PROBLEM → Only lines containing the string "capsule" belong in the answer; find them in the records and copy them.

DATA SUPPLIED →
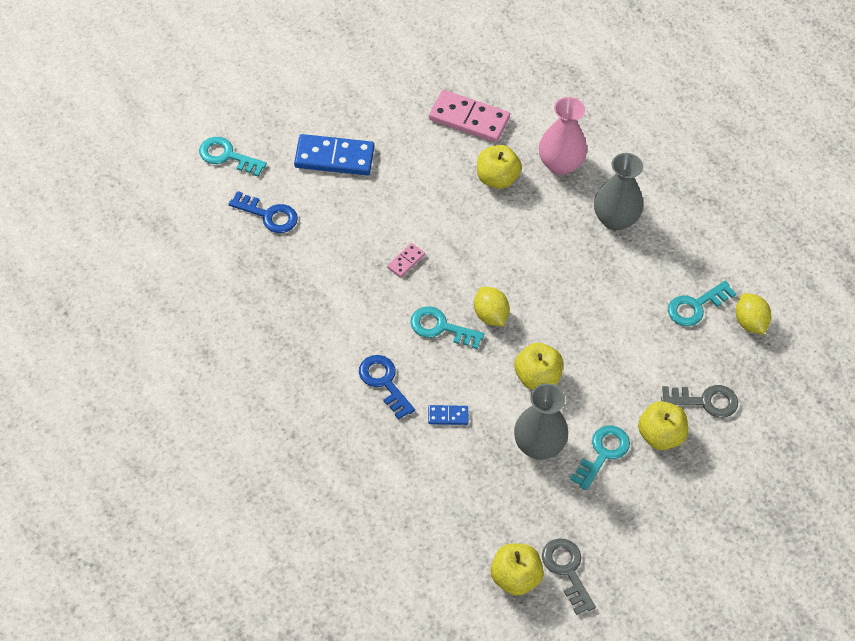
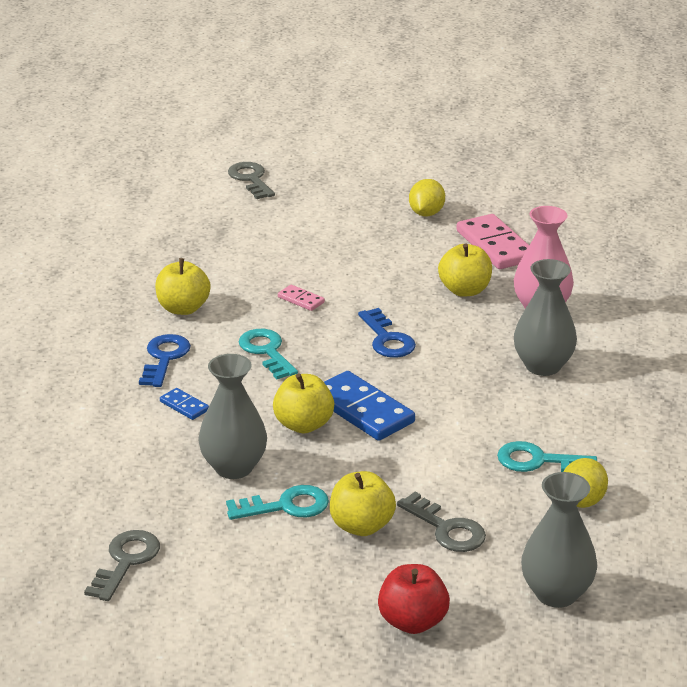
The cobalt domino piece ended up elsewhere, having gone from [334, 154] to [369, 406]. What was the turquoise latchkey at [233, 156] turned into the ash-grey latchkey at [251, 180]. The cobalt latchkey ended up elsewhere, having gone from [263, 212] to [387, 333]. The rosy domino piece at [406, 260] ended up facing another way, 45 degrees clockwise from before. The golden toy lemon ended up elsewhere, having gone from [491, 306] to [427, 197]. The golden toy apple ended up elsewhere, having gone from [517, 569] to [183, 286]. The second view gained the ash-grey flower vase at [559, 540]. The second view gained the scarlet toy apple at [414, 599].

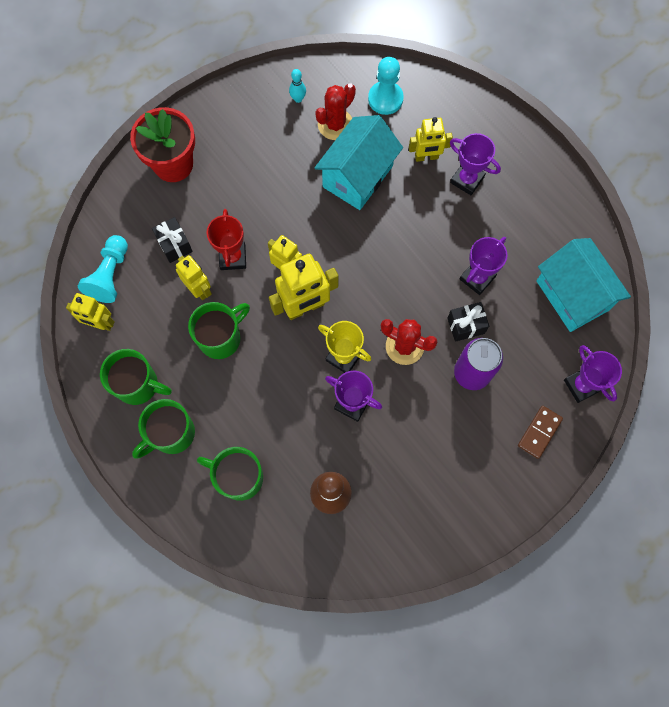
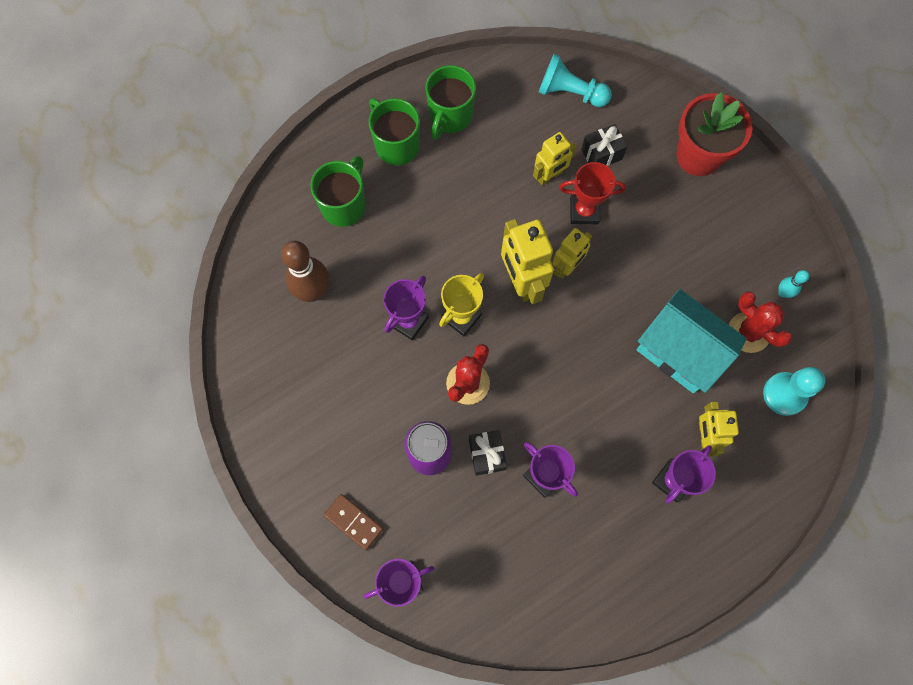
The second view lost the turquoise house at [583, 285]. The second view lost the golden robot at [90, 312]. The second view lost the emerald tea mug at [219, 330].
...
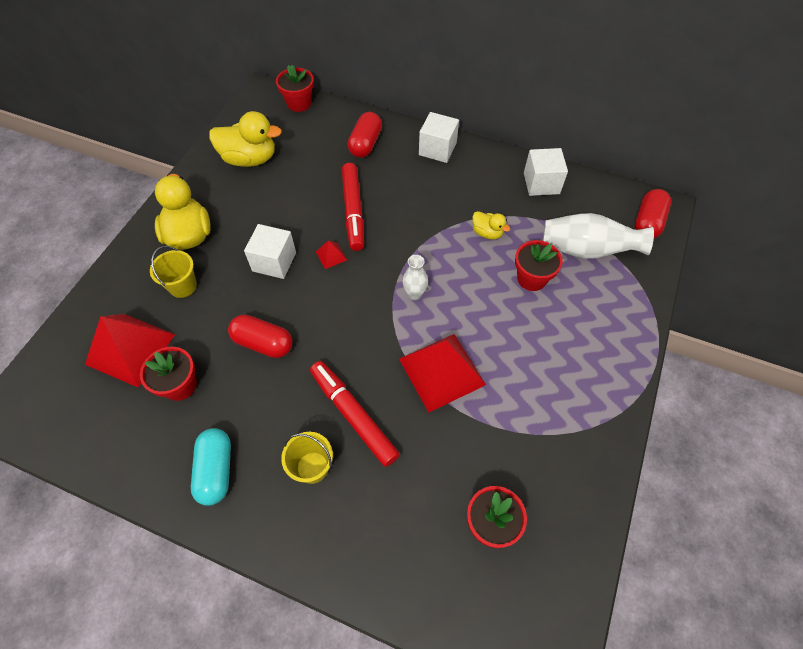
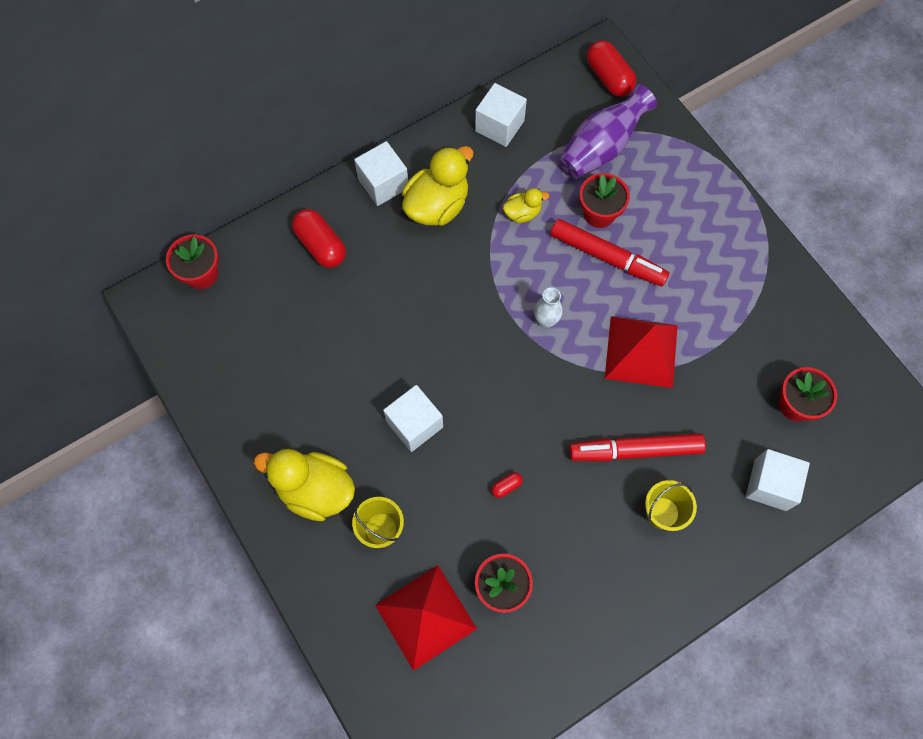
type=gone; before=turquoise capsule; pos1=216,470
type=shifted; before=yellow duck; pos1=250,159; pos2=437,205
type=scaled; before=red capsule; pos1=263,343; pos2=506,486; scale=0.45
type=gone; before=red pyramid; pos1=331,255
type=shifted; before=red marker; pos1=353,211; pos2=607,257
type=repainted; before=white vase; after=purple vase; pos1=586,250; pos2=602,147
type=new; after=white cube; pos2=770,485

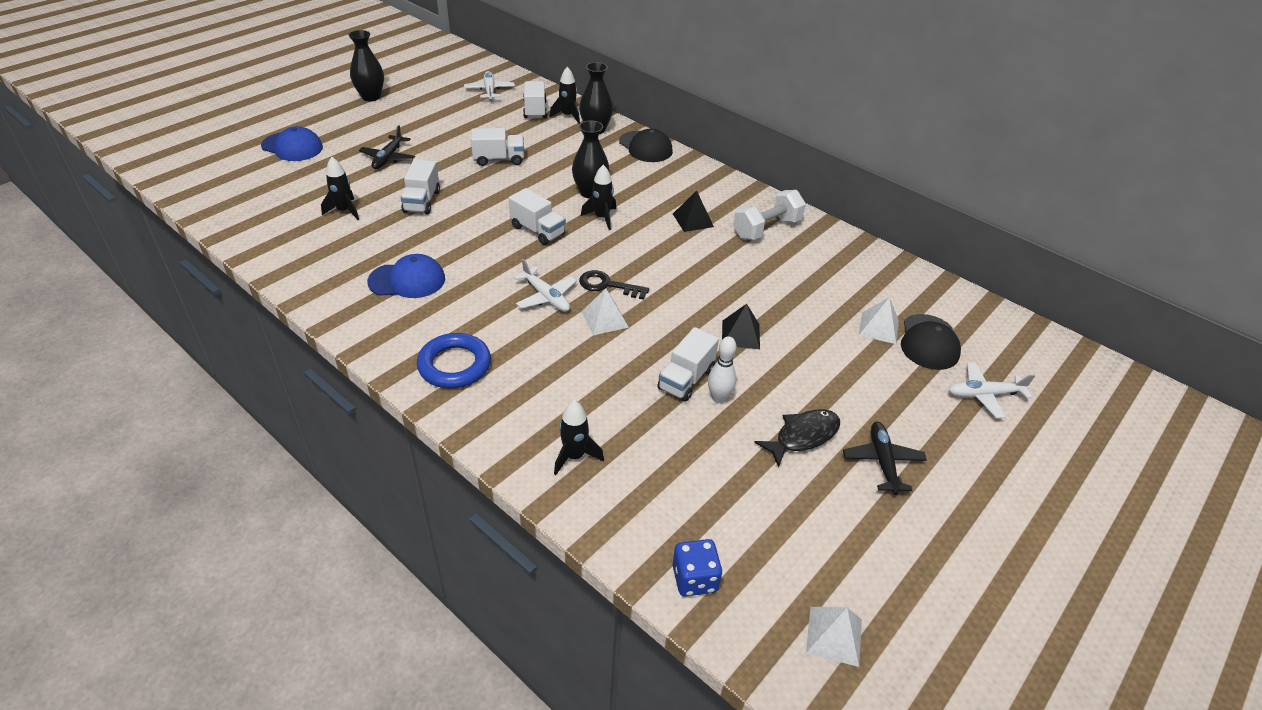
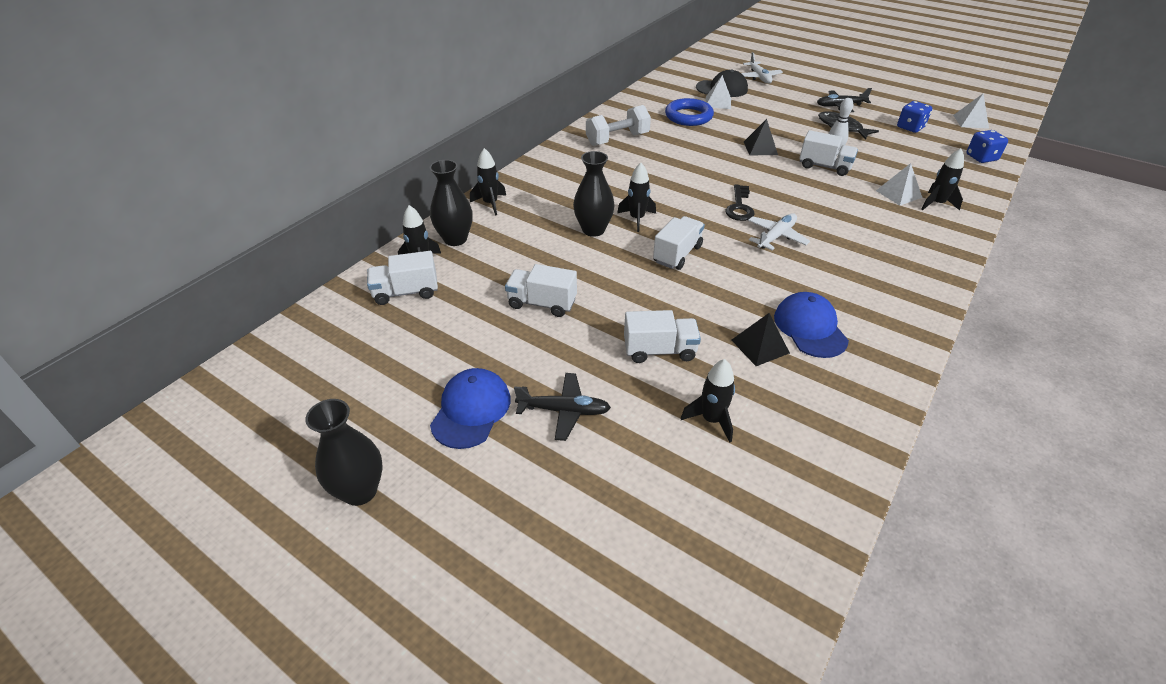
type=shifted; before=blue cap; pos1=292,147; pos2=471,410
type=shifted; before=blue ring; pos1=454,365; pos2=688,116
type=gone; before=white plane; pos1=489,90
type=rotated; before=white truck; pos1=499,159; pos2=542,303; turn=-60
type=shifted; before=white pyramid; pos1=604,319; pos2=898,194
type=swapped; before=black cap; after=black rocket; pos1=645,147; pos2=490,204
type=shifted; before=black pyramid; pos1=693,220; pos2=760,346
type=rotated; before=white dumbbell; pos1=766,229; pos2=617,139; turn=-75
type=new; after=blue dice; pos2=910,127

WRITTEN RESPONSE →
type=gone; before=turquoise capsule; pos1=216,470
type=scaled; before=red capsule; pos1=263,343; pos2=506,486; scale=0.45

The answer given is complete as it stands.